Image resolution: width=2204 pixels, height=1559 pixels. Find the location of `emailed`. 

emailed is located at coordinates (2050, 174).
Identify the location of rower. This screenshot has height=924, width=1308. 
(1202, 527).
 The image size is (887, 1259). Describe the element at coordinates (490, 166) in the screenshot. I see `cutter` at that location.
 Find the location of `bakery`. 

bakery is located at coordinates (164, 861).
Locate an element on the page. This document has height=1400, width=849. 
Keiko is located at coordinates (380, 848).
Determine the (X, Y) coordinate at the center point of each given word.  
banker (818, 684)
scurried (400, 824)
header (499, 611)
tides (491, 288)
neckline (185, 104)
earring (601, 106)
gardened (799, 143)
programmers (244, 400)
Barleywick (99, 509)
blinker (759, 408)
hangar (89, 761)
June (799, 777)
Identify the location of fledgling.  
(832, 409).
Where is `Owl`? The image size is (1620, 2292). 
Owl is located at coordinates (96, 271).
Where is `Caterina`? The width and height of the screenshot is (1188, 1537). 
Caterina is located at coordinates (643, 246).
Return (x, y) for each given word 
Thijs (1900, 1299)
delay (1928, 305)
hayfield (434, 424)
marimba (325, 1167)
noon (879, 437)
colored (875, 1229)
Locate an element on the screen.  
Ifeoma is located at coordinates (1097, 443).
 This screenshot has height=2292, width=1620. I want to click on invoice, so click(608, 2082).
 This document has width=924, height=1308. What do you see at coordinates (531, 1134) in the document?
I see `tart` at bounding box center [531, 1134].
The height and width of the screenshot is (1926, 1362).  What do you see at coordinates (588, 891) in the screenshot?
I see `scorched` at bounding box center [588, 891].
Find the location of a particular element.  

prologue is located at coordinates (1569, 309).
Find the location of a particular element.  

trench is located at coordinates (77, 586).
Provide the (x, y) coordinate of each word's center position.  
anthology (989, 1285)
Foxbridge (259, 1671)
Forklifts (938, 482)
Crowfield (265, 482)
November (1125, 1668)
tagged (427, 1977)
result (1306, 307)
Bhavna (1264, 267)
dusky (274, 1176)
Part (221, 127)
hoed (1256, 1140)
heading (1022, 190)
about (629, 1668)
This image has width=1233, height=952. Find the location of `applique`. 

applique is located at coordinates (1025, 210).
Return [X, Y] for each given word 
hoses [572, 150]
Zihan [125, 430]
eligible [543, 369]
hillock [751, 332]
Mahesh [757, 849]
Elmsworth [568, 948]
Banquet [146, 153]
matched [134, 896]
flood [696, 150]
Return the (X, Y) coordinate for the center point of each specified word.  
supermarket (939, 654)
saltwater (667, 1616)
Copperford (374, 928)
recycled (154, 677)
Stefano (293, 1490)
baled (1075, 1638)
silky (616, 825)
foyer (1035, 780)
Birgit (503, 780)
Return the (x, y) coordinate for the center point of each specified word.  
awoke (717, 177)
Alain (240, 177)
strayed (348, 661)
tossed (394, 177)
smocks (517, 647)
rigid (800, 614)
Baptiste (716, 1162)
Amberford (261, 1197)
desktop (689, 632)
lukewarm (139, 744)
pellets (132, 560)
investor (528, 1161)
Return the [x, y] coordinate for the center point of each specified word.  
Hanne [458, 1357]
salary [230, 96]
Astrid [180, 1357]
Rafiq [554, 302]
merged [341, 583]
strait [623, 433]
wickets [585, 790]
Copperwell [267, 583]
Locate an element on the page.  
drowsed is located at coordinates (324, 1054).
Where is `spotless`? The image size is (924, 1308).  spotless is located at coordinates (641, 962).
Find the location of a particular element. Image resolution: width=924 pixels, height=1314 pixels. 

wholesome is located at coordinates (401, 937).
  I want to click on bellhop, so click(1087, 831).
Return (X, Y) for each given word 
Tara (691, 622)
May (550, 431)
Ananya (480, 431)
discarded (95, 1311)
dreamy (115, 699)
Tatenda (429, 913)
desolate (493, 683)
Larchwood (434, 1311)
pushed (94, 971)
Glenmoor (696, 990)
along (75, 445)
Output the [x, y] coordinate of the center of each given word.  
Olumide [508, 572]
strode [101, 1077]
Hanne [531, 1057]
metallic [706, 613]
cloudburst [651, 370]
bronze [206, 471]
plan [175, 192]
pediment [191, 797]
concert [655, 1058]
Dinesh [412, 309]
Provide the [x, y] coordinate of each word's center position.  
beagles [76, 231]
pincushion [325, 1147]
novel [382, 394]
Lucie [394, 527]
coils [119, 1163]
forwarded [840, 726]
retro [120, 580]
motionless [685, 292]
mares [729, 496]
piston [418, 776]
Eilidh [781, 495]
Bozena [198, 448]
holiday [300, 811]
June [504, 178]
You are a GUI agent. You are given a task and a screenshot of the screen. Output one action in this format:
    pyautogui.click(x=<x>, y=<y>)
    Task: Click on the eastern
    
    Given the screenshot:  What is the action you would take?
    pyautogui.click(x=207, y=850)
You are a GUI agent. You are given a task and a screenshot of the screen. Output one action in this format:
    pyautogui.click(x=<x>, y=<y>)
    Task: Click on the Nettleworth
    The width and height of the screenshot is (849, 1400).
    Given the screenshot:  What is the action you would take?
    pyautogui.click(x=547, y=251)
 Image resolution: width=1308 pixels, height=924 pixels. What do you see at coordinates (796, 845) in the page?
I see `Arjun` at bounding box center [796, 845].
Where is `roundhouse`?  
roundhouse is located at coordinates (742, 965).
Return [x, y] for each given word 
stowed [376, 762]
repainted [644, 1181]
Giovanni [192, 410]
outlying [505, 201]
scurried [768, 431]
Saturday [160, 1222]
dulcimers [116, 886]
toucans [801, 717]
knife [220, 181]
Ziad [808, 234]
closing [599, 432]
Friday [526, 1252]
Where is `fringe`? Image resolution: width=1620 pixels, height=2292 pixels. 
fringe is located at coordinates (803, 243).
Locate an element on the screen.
==*==
[Objective] Scale everything from the line containing "matched [134, 896]" down to the line containing "Copperwell [267, 583]", both included, and give only those lines again with their requests. Multiply every coordinate in the answers by 0.8 and round to whole numbers, with halves rounded up.

[The answer]
matched [107, 717]
flood [557, 120]
Return the (X, Y) coordinate for the center point of each specified word.  
supermarket (751, 523)
saltwater (534, 1293)
Copperford (299, 742)
recycled (123, 542)
Stefano (234, 1192)
baled (860, 1310)
silky (493, 660)
foyer (828, 624)
Birgit (402, 624)
Return the (x, y) coordinate for the center point of each specified word.  
awoke (574, 142)
Alain (192, 142)
strayed (278, 529)
tossed (315, 142)
smocks (414, 518)
rigid (640, 491)
Baptiste (573, 930)
Amberford (209, 958)
desktop (551, 506)
lukewarm (111, 595)
pellets (106, 448)
investor (422, 929)
Return the [x, y] coordinate for the center point of each specified word.  
Hanne [366, 1086]
salary [184, 77]
Astrid [144, 1086]
Rafiq [443, 242]
merged [273, 466]
strait [498, 346]
wickets [468, 632]
Copperwell [214, 466]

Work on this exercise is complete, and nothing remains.